§ **Problem to solve**:
Every line of the material is to be given again exactly.

§ **Data**:
___

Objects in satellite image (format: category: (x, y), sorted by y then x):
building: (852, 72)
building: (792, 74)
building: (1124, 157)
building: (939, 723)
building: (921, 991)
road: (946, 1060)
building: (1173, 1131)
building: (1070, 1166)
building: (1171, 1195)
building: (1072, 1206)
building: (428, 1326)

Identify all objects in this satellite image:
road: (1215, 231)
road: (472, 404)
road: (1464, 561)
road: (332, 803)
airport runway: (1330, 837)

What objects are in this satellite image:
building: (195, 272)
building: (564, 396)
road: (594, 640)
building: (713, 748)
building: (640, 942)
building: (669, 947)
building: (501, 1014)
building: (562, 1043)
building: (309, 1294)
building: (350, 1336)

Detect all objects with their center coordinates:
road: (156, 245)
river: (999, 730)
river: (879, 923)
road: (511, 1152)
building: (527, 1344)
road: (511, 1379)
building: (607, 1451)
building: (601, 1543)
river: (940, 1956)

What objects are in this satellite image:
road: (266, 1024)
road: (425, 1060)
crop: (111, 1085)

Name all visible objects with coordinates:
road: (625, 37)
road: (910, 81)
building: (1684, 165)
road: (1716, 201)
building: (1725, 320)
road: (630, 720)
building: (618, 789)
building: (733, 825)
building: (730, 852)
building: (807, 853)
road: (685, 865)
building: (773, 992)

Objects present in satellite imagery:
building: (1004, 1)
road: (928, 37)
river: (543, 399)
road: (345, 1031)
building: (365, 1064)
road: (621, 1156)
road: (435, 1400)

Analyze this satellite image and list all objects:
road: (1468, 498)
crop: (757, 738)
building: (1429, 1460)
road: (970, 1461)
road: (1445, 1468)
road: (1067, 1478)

___

§ **Task response**:
Objects in satellite image (format: category: (x, y), sorted by y then x):
building: (852, 72)
building: (792, 74)
building: (1124, 157)
building: (939, 723)
building: (921, 991)
road: (946, 1060)
building: (1173, 1131)
building: (1070, 1166)
building: (1171, 1195)
building: (1072, 1206)
building: (428, 1326)

Identify all objects in this satellite image:
road: (1215, 231)
road: (472, 404)
road: (1464, 561)
road: (332, 803)
airport runway: (1330, 837)

What objects are in this satellite image:
building: (195, 272)
building: (564, 396)
road: (594, 640)
building: (713, 748)
building: (640, 942)
building: (669, 947)
building: (501, 1014)
building: (562, 1043)
building: (309, 1294)
building: (350, 1336)

Detect all objects with their center coordinates:
road: (156, 245)
river: (999, 730)
river: (879, 923)
road: (511, 1152)
building: (527, 1344)
road: (511, 1379)
building: (607, 1451)
building: (601, 1543)
river: (940, 1956)

What objects are in this satellite image:
road: (266, 1024)
road: (425, 1060)
crop: (111, 1085)

Name all visible objects with coordinates:
road: (625, 37)
road: (910, 81)
building: (1684, 165)
road: (1716, 201)
building: (1725, 320)
road: (630, 720)
building: (618, 789)
building: (733, 825)
building: (730, 852)
building: (807, 853)
road: (685, 865)
building: (773, 992)

Objects present in satellite imagery:
building: (1004, 1)
road: (928, 37)
river: (543, 399)
road: (345, 1031)
building: (365, 1064)
road: (621, 1156)
road: (435, 1400)

Analyze this satellite image and list all objects:
road: (1468, 498)
crop: (757, 738)
building: (1429, 1460)
road: (970, 1461)
road: (1445, 1468)
road: (1067, 1478)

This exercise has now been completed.